* _Study material_
========
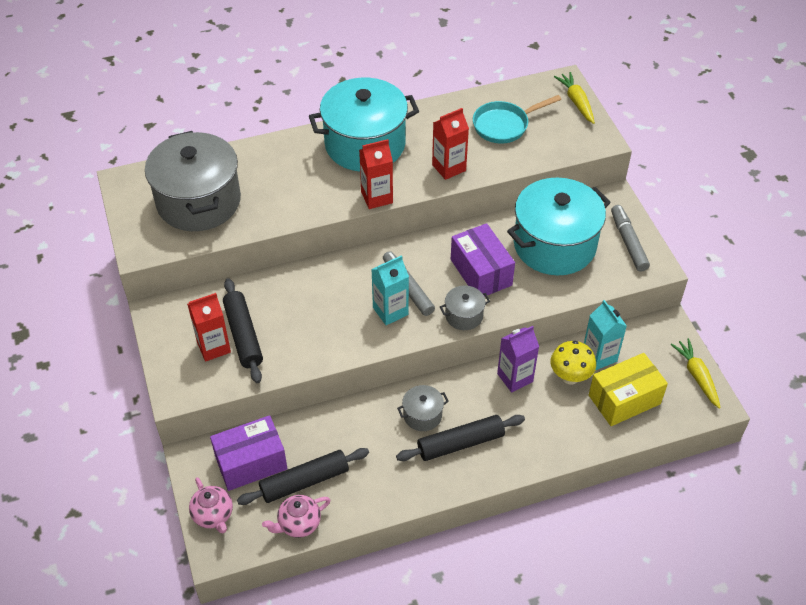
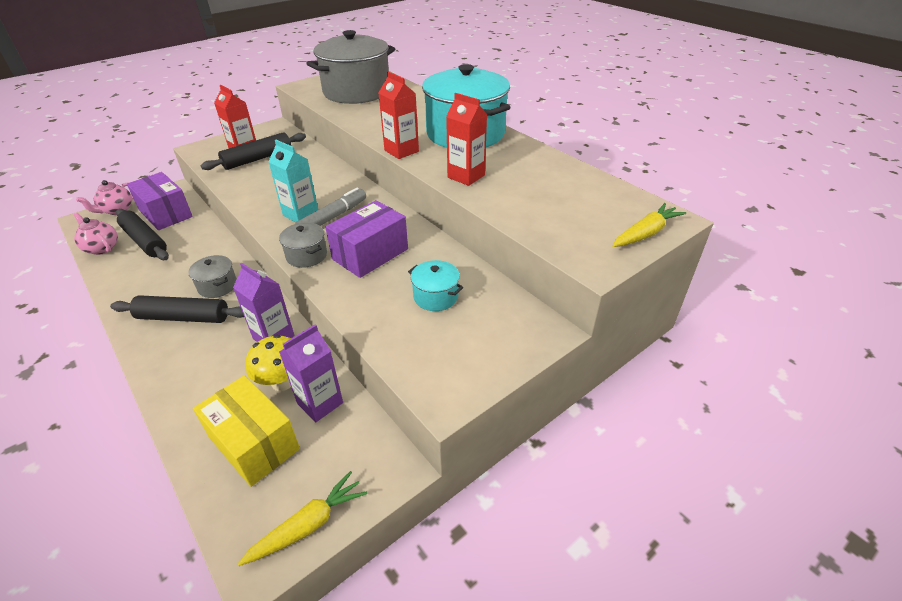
camera: 70 degrees right, 10 degrees down
(460, 443) = (183, 317): black rolling pin -> black rolling pin turned 45 degrees counterclockwise
(504, 125) = (556, 194): turquoise pan -> none
(554, 245) = (435, 297): turquoise pot -> turquoise pot, size x0.44
(599, 356) = (320, 403): turquoise carton -> purple carton
(628, 242) = (475, 360): grey marker -> none

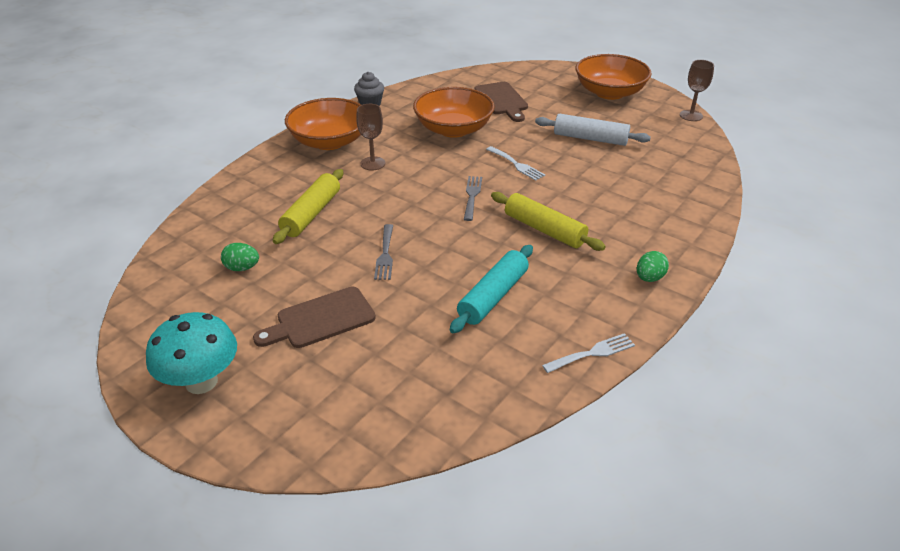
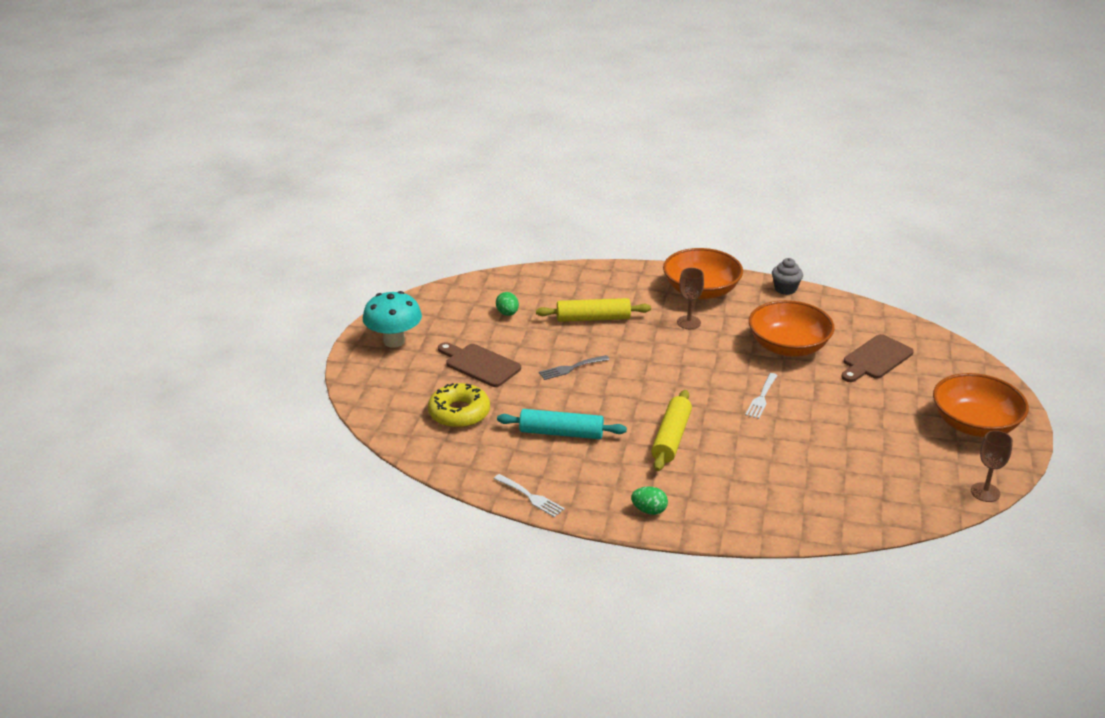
camera: 65 degrees right, 5 degrees down
(402, 365) = (459, 413): none -> yellow donut
(472, 196) = (687, 387): grey fork -> none
(590, 138) = (857, 431): white rolling pin -> none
========
* _Exercise instructions_
Beginning at the line that contains "(554, 245) = (435, 297): turquoise", copy each remaining line of the records exactly, through the final one. Omit the pictures.

* _Answer for the task_
(554, 245) = (435, 297): turquoise pot -> turquoise pot, size x0.44
(599, 356) = (320, 403): turquoise carton -> purple carton
(628, 242) = (475, 360): grey marker -> none

camera: 65 degrees right, 5 degrees down
(402, 365) = (459, 413): none -> yellow donut
(472, 196) = (687, 387): grey fork -> none
(590, 138) = (857, 431): white rolling pin -> none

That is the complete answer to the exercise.